- _DATA FOR PROCESSING_
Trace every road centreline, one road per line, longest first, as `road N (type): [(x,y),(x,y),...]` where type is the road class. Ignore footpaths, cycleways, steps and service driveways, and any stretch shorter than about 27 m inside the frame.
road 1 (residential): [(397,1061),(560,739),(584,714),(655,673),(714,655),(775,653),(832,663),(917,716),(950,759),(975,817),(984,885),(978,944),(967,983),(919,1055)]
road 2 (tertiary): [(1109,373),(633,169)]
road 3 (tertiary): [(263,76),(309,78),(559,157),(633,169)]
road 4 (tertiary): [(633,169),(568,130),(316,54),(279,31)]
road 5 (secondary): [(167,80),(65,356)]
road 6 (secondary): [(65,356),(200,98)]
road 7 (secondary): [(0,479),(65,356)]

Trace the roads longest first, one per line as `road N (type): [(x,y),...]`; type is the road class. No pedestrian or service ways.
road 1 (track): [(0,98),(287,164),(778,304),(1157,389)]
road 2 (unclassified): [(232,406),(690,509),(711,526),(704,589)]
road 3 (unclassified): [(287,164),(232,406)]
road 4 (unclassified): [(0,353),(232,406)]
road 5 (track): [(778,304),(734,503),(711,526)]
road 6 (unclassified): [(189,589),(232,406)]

- _WORK ORDER_
Copy out all the records exactly.

- _ANSWER SPACE_
Trace every road centreline, one road per line, longest first, as `road N (type): [(x,y),(x,y),...]` where type is the road class. Ignore footpaths, cycleways, steps and service driveways, and any stretch shorter than about 27 m inside the frame.
road 1 (residential): [(397,1061),(560,739),(584,714),(655,673),(714,655),(775,653),(832,663),(917,716),(950,759),(975,817),(984,885),(978,944),(967,983),(919,1055)]
road 2 (tertiary): [(1109,373),(633,169)]
road 3 (tertiary): [(263,76),(309,78),(559,157),(633,169)]
road 4 (tertiary): [(633,169),(568,130),(316,54),(279,31)]
road 5 (secondary): [(167,80),(65,356)]
road 6 (secondary): [(65,356),(200,98)]
road 7 (secondary): [(0,479),(65,356)]

Trace the roads longest first, one per line as `road N (type): [(x,y),...]`; type is the road class. No pedestrian or service ways.
road 1 (track): [(0,98),(287,164),(778,304),(1157,389)]
road 2 (unclassified): [(232,406),(690,509),(711,526),(704,589)]
road 3 (unclassified): [(287,164),(232,406)]
road 4 (unclassified): [(0,353),(232,406)]
road 5 (track): [(778,304),(734,503),(711,526)]
road 6 (unclassified): [(189,589),(232,406)]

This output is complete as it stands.